_Exercise objective:_ What you return should match the records below exactly.

Revision comparison data
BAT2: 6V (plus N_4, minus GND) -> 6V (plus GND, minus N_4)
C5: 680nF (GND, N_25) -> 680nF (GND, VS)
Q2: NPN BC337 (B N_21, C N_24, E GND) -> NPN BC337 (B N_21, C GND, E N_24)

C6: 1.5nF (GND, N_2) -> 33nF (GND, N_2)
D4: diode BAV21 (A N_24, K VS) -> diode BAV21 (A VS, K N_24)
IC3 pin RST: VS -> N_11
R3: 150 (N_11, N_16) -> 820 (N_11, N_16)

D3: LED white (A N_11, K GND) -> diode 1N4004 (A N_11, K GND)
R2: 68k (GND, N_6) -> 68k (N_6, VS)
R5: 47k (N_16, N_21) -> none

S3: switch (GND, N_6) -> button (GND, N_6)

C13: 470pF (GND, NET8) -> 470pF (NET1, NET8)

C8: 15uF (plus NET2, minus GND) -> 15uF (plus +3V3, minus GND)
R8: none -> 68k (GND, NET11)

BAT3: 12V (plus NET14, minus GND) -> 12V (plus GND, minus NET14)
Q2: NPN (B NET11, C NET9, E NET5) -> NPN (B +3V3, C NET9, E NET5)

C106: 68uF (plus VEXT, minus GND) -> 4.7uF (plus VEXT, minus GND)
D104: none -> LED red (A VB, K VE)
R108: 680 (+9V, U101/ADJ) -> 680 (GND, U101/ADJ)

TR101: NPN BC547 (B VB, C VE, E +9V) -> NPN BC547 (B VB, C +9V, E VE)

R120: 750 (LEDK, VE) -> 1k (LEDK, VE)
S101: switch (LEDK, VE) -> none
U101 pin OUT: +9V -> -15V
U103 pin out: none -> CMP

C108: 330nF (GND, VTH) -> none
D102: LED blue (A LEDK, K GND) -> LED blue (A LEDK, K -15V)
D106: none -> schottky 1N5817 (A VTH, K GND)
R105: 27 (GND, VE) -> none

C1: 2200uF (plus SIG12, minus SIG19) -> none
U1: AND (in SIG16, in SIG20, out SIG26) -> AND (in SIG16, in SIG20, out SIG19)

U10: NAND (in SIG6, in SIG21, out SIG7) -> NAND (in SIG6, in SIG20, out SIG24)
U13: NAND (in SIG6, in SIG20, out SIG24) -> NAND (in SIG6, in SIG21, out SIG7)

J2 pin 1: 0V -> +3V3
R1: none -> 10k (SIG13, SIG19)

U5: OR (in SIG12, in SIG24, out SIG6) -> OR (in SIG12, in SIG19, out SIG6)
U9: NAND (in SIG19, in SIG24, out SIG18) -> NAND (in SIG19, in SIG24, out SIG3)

_Exercise answer:_
BAT2: 6V (plus N_4, minus GND) -> 6V (plus GND, minus N_4)
C5: 680nF (GND, N_25) -> 680nF (GND, VS)
Q2: NPN BC337 (B N_21, C N_24, E GND) -> NPN BC337 (B N_21, C GND, E N_24)

C6: 1.5nF (GND, N_2) -> 33nF (GND, N_2)
D4: diode BAV21 (A N_24, K VS) -> diode BAV21 (A VS, K N_24)
IC3 pin RST: VS -> N_11
R3: 150 (N_11, N_16) -> 820 (N_11, N_16)

D3: LED white (A N_11, K GND) -> diode 1N4004 (A N_11, K GND)
R2: 68k (GND, N_6) -> 68k (N_6, VS)
R5: 47k (N_16, N_21) -> none

S3: switch (GND, N_6) -> button (GND, N_6)

C13: 470pF (GND, NET8) -> 470pF (NET1, NET8)

C8: 15uF (plus NET2, minus GND) -> 15uF (plus +3V3, minus GND)
R8: none -> 68k (GND, NET11)

BAT3: 12V (plus NET14, minus GND) -> 12V (plus GND, minus NET14)
Q2: NPN (B NET11, C NET9, E NET5) -> NPN (B +3V3, C NET9, E NET5)

C106: 68uF (plus VEXT, minus GND) -> 4.7uF (plus VEXT, minus GND)
D104: none -> LED red (A VB, K VE)
R108: 680 (+9V, U101/ADJ) -> 680 (GND, U101/ADJ)

TR101: NPN BC547 (B VB, C VE, E +9V) -> NPN BC547 (B VB, C +9V, E VE)

R120: 750 (LEDK, VE) -> 1k (LEDK, VE)
S101: switch (LEDK, VE) -> none
U101 pin OUT: +9V -> -15V
U103 pin out: none -> CMP

C108: 330nF (GND, VTH) -> none
D102: LED blue (A LEDK, K GND) -> LED blue (A LEDK, K -15V)
D106: none -> schottky 1N5817 (A VTH, K GND)
R105: 27 (GND, VE) -> none

C1: 2200uF (plus SIG12, minus SIG19) -> none
U1: AND (in SIG16, in SIG20, out SIG26) -> AND (in SIG16, in SIG20, out SIG19)

U10: NAND (in SIG6, in SIG21, out SIG7) -> NAND (in SIG6, in SIG20, out SIG24)
U13: NAND (in SIG6, in SIG20, out SIG24) -> NAND (in SIG6, in SIG21, out SIG7)

J2 pin 1: 0V -> +3V3
R1: none -> 10k (SIG13, SIG19)

U5: OR (in SIG12, in SIG24, out SIG6) -> OR (in SIG12, in SIG19, out SIG6)
U9: NAND (in SIG19, in SIG24, out SIG18) -> NAND (in SIG19, in SIG24, out SIG3)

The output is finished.